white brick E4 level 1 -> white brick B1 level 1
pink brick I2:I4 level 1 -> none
---
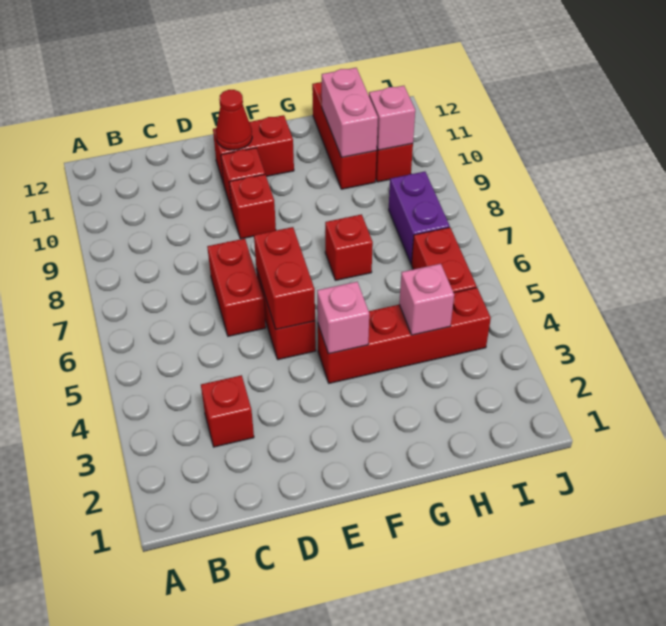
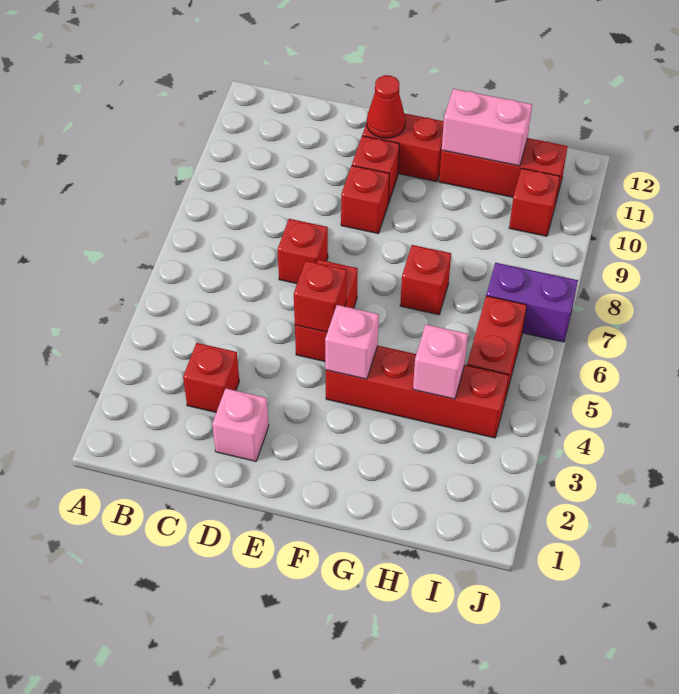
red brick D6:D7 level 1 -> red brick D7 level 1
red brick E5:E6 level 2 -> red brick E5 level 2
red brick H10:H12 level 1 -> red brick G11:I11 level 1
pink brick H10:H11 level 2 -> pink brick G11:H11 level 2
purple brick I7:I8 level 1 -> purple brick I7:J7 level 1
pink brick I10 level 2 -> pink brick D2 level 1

EXERCISE REQUIREMENTS: If a line of the records above contains the word "pink", count it; then give the total and nothing more.

SOLUTION FOR THIS EXERCISE: 3